WHAT NEEDS TO BE DONE: Pictures aside, quote the whole listing exactly.

THE INPUT:
══════

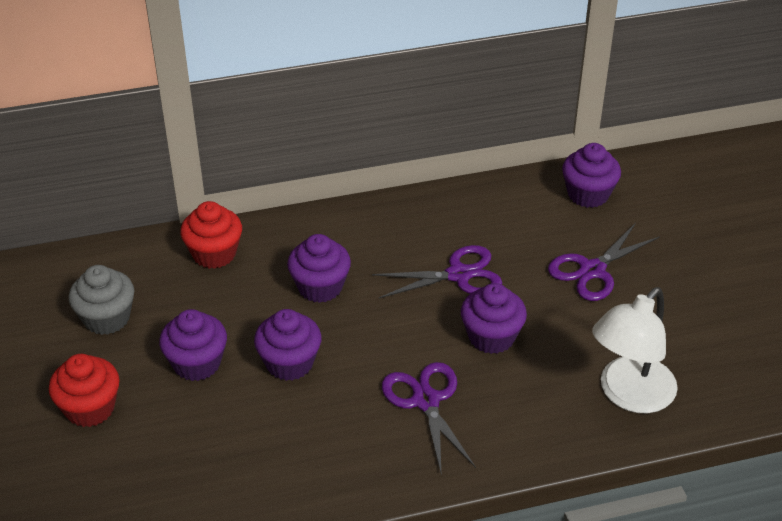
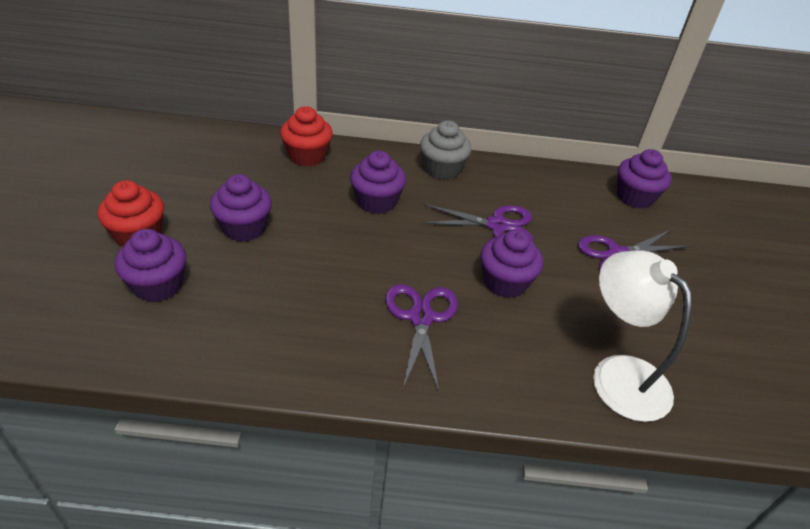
camera: 15 degrees right, 0 degrees up
(107, 318) = (197, 176): grey cupcake -> grey cupcake (442, 169)
(289, 363) = (319, 250): purple cupcake -> purple cupcake (158, 285)
(629, 395) = (619, 374): white lamp -> white lamp turned 90 degrees clockwise

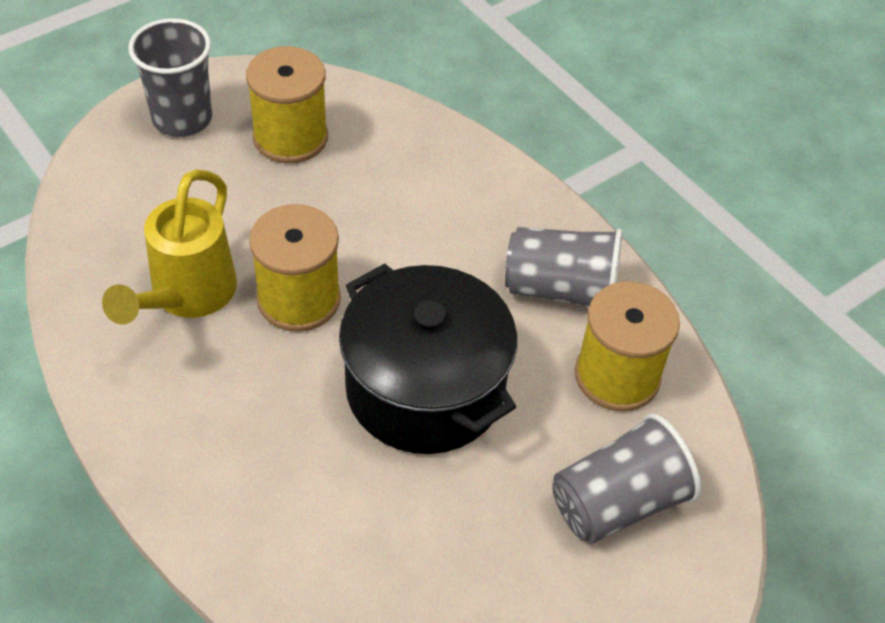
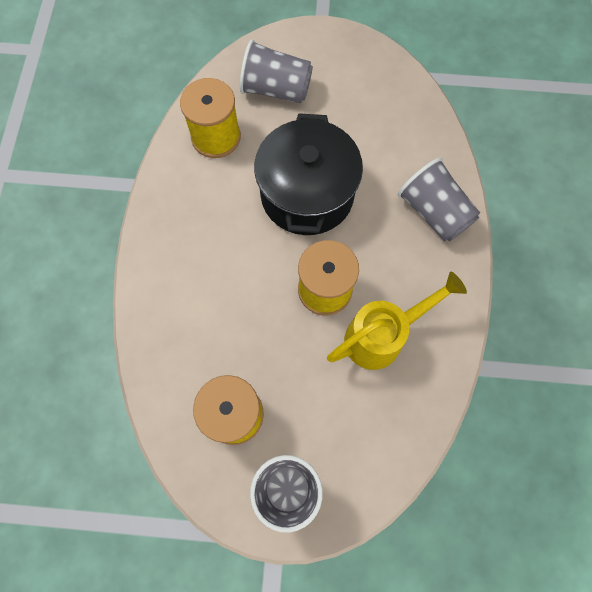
camera: 135 degrees left, 20 degrees up
(561, 290) = (192, 195): grey cup -> grey cup (433, 212)

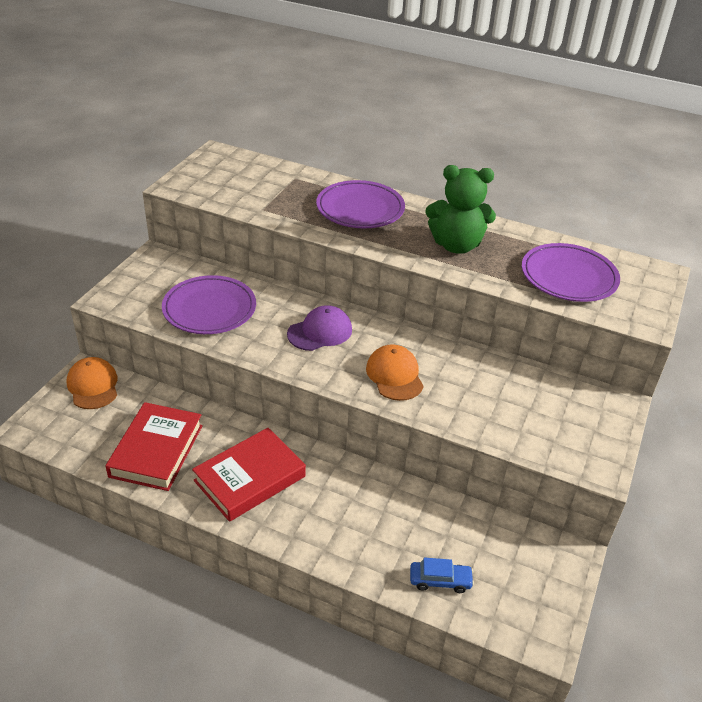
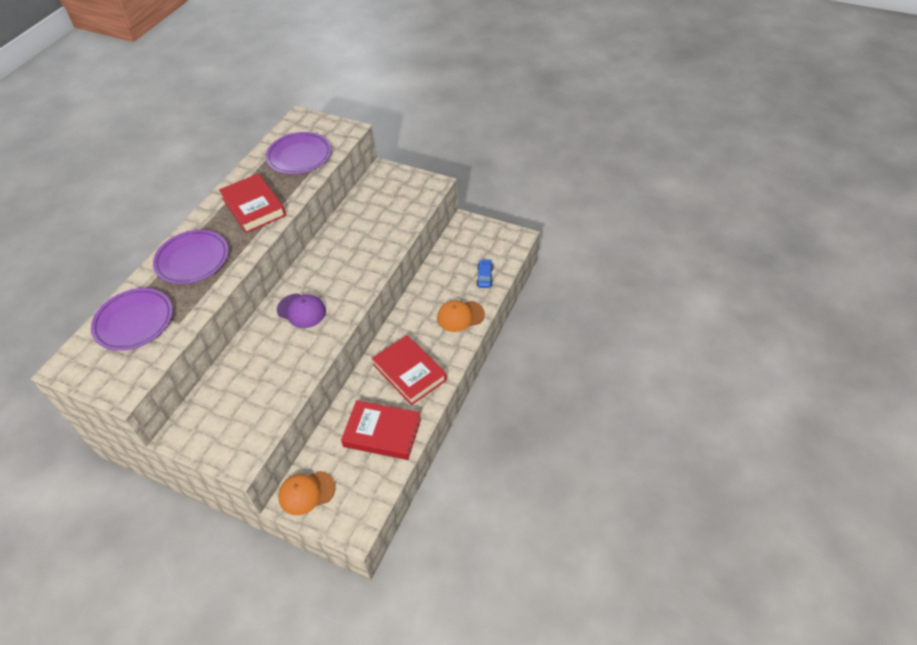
camera: 85 degrees left, 10 degrees up
(209, 309) = (264, 383): purple plate -> purple plate (134, 322)
(320, 332) = (301, 311): purple cap -> purple cap turned 150 degrees clockwise
(394, 375) = (352, 269): orange cap -> orange cap (460, 316)
(456, 245) = (254, 207): green teddy bear -> red book

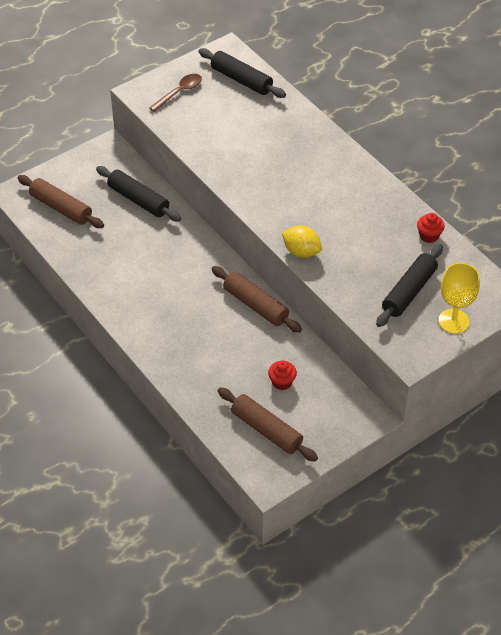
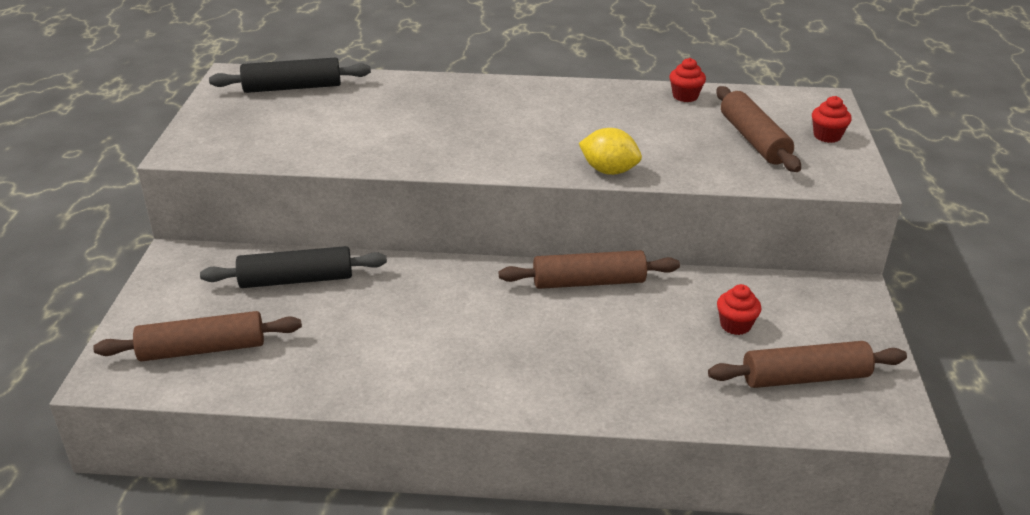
camera: 50 degrees left, 15 degrees down
(179, 92) = (236, 128): brown spoon -> none
(301, 252) = (609, 171): yellow lemon -> yellow lemon turned 45 degrees clockwise
(409, 291) = (753, 140): black rolling pin -> brown rolling pin
(453, 321) = (827, 136): yellow goblet -> red cupcake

══════

FINAL ANSWER:
camera: 15 degrees right, 0 degrees up
(107, 318) = (197, 176): grey cupcake -> grey cupcake (442, 169)
(289, 363) = (319, 250): purple cupcake -> purple cupcake (158, 285)
(629, 395) = (619, 374): white lamp -> white lamp turned 90 degrees clockwise

camera: 135 degrees left, 20 degrees up
(561, 290) = (192, 195): grey cup -> grey cup (433, 212)

camera: 85 degrees left, 10 degrees up
(209, 309) = (264, 383): purple plate -> purple plate (134, 322)
(320, 332) = (301, 311): purple cap -> purple cap turned 150 degrees clockwise
(394, 375) = (352, 269): orange cap -> orange cap (460, 316)
(456, 245) = (254, 207): green teddy bear -> red book

camera: 50 degrees left, 15 degrees down
(179, 92) = (236, 128): brown spoon -> none
(301, 252) = (609, 171): yellow lemon -> yellow lemon turned 45 degrees clockwise
(409, 291) = (753, 140): black rolling pin -> brown rolling pin
(453, 321) = (827, 136): yellow goblet -> red cupcake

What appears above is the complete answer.